### DATA RECORDS
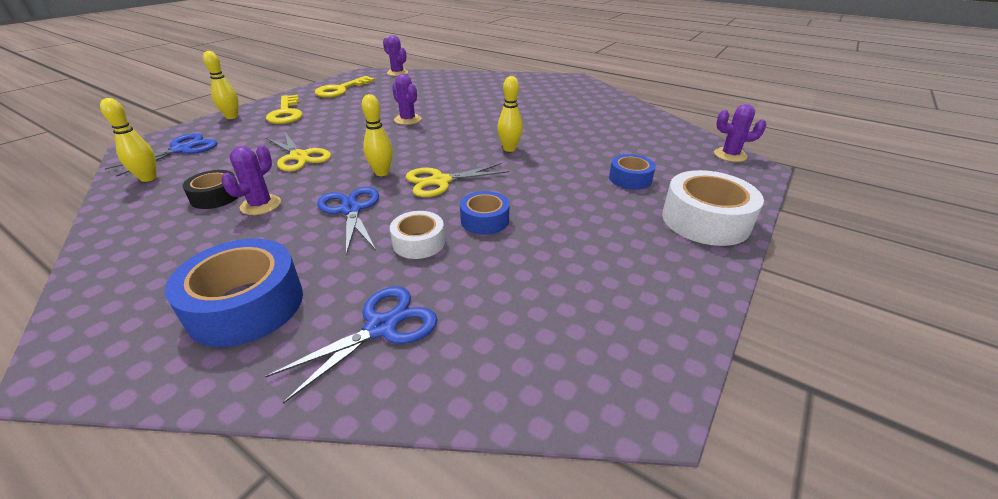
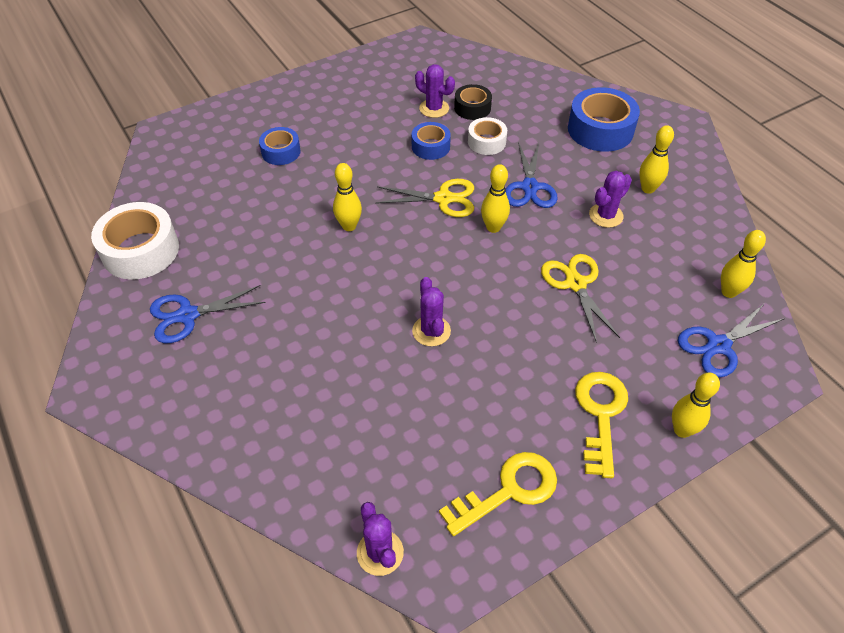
camera: 155 degrees left, 15 degrees up
(196, 242) = (648, 189): none -> yellow bowling pin
(216, 196) = (649, 239): black tape -> black tape (472, 108)
(381, 327) = (525, 97): blue scissors -> blue scissors (188, 315)
(705, 220) = (278, 101): white tape -> white tape (140, 250)
(730, 155) = (157, 151): purple cactus -> purple cactus (434, 108)

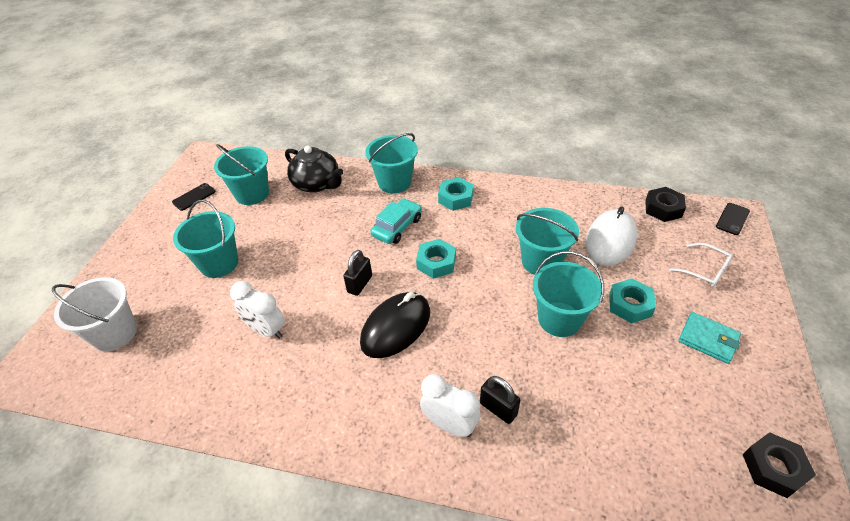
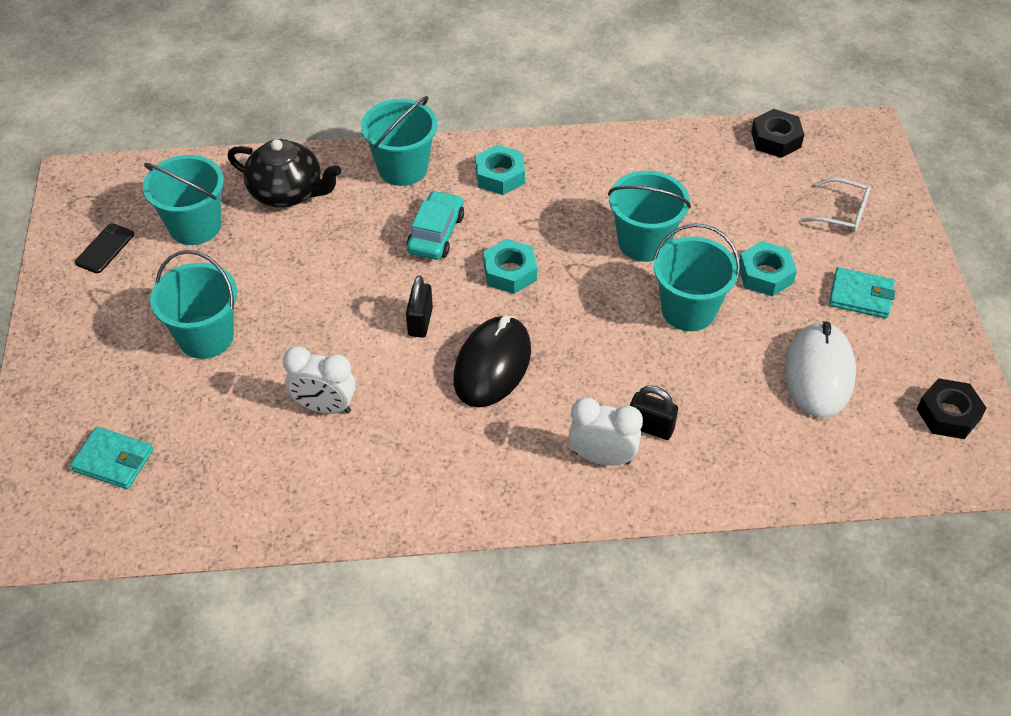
camera: 20 degrees left, 5 degrees up
(115, 333) = (113, 460): white bucket -> turquoise wallet
(610, 240) = (721, 196): white mouse -> white mouse (819, 373)
(732, 219) = (861, 137): black phone -> none

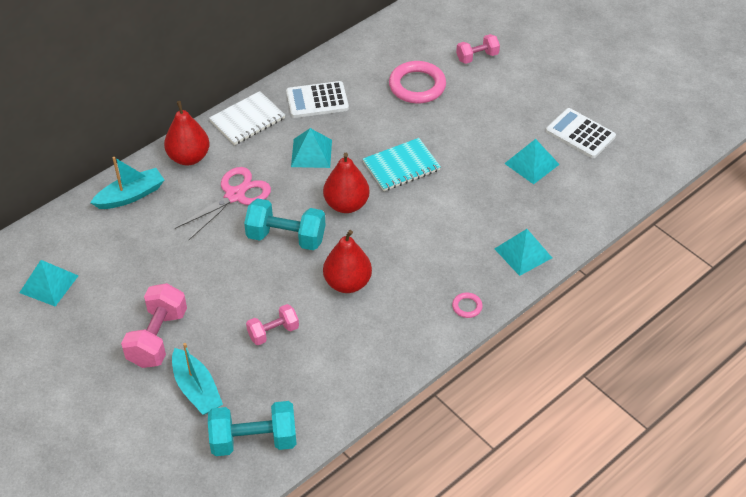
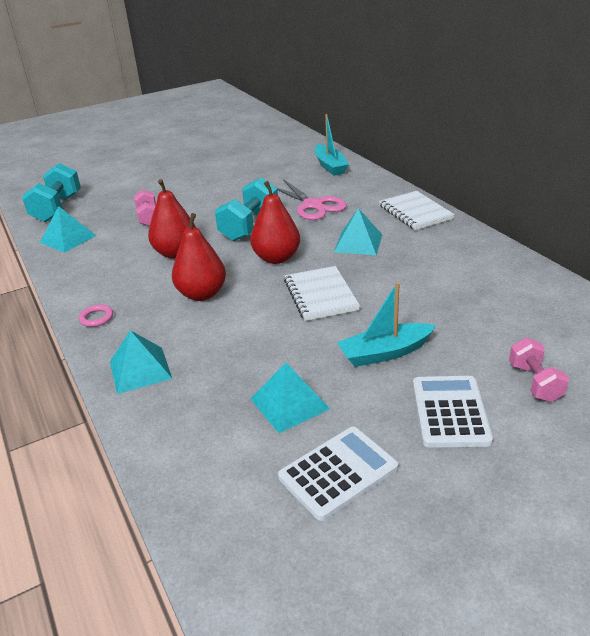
camera: 105 degrees right, 15 degrees down
(49, 284) = (253, 144): turquoise pyramid -> turquoise pyramid (68, 239)
(157, 338) = (178, 177): pink dumbbell -> none
(189, 157) = (369, 187): red pear -> red pear (202, 294)
(196, 389) = (121, 189): turquoise boat -> turquoise boat (385, 353)
(317, 100) = (442, 250): white calculator -> white calculator (450, 412)
(401, 166) = (320, 295): turquoise notebook -> white notebook
(417, 86) = (466, 320): pink ring -> none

### DESCRIPTION OF THE TASK
Every line from the one containing "(196, 389) = (121, 189): turquoise" to the close of the records must be reproduced exactly. Include both ends and nothing more.

### PROBLEM SOLUTION
(196, 389) = (121, 189): turquoise boat -> turquoise boat (385, 353)
(317, 100) = (442, 250): white calculator -> white calculator (450, 412)
(401, 166) = (320, 295): turquoise notebook -> white notebook
(417, 86) = (466, 320): pink ring -> none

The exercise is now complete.